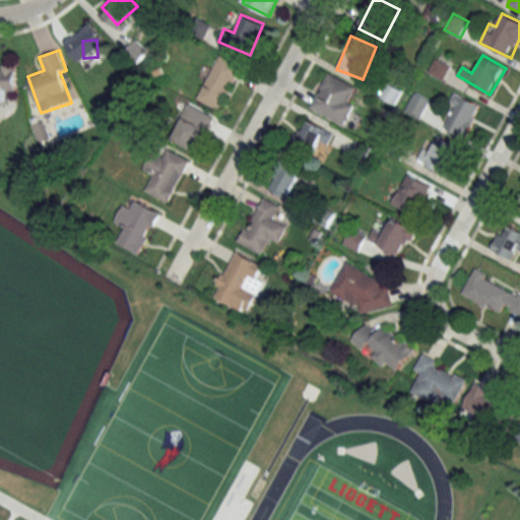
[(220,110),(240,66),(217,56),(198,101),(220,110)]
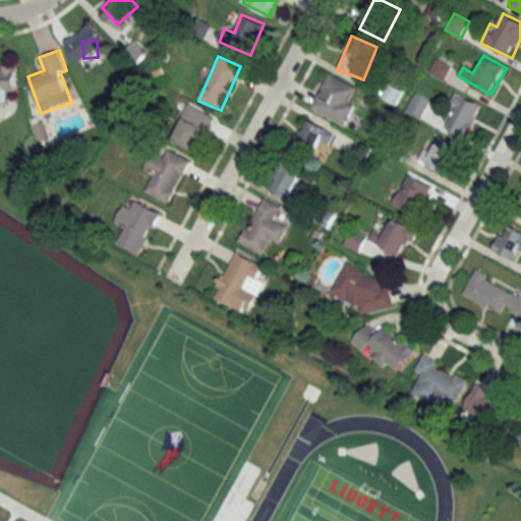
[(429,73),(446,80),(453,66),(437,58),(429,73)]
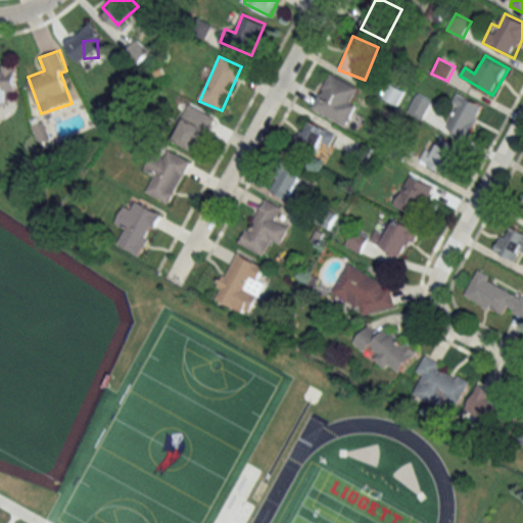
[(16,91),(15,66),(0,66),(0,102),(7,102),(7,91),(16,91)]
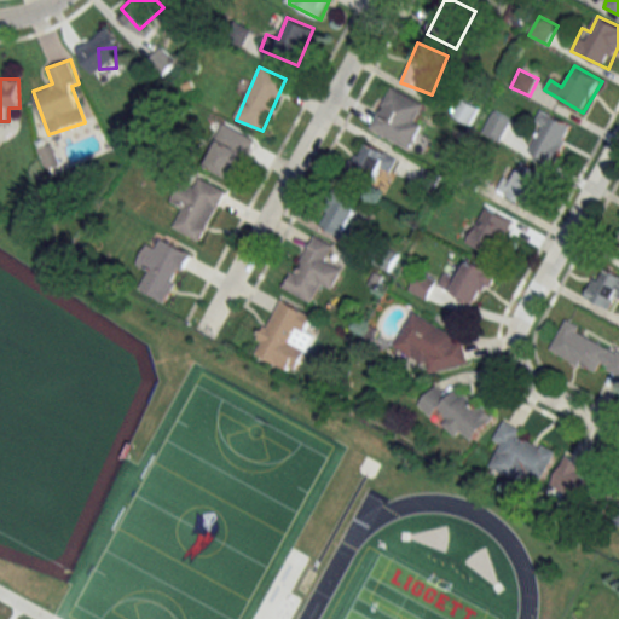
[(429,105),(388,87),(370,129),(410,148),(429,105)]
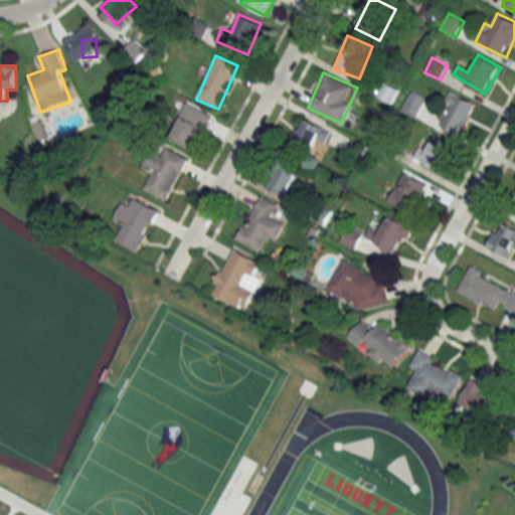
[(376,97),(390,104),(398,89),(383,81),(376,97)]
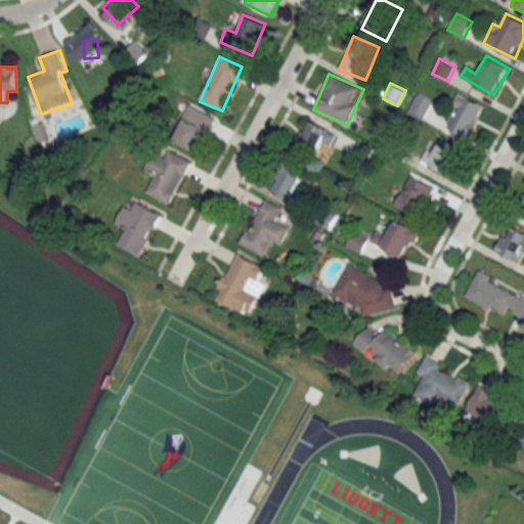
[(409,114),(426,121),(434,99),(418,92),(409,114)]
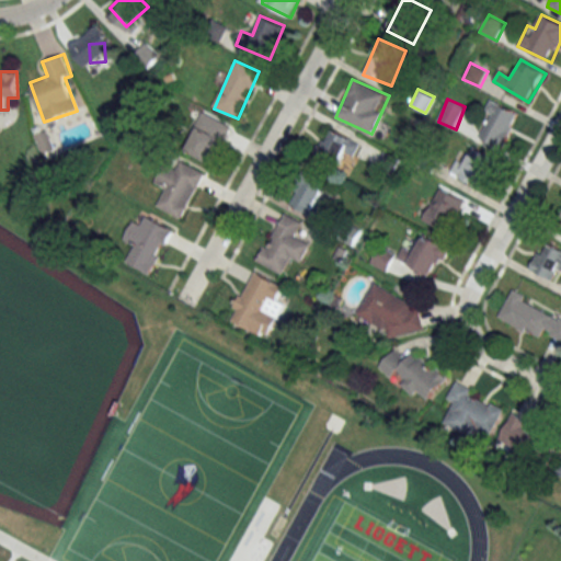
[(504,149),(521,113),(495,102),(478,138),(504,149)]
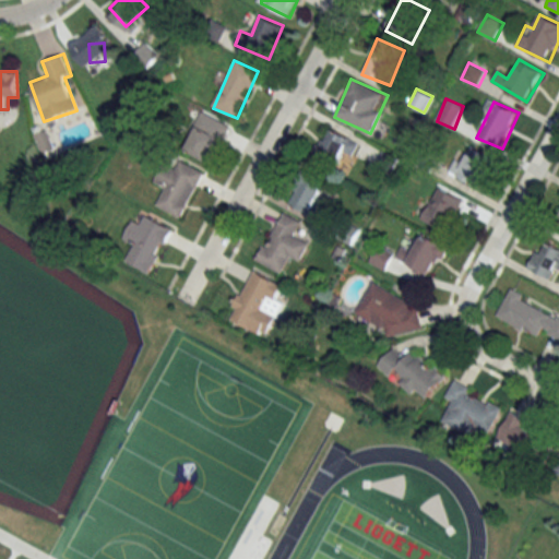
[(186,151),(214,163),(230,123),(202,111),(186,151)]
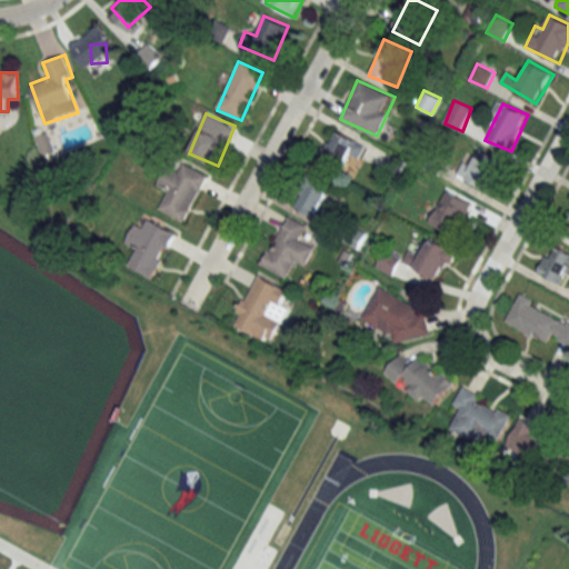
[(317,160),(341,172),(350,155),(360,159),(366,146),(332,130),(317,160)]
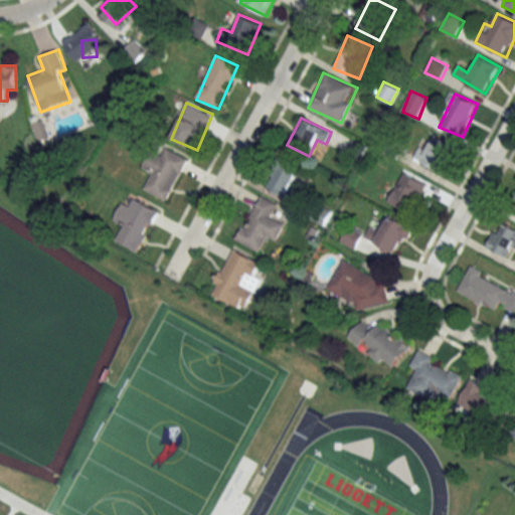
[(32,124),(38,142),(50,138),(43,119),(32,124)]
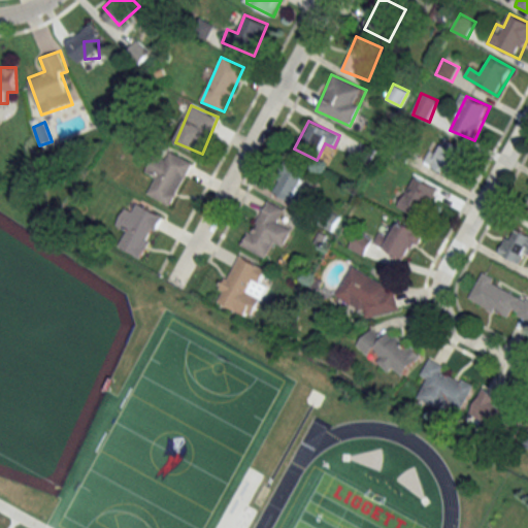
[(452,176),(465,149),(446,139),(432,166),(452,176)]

### To do
Repeat all of the data above word for word, minus the pictures.

### Answer below
[(220,110),(240,66),(217,56),(198,101),(220,110)]
[(429,73),(446,80),(453,66),(437,58),(429,73)]
[(16,91),(15,66),(0,66),(0,102),(7,102),(7,91),(16,91)]
[(429,105),(388,87),(370,129),(410,148),(429,105)]
[(376,97),(390,104),(398,89),(383,81),(376,97)]
[(409,114),(426,121),(434,99),(418,92),(409,114)]
[(504,149),(521,113),(495,102),(478,138),(504,149)]
[(186,151),(214,163),(230,123),(202,111),(186,151)]
[(317,160),(341,172),(350,155),(360,159),(366,146),(332,130),(317,160)]
[(32,124),(38,142),(50,138),(43,119),(32,124)]
[(452,176),(465,149),(446,139),(432,166),(452,176)]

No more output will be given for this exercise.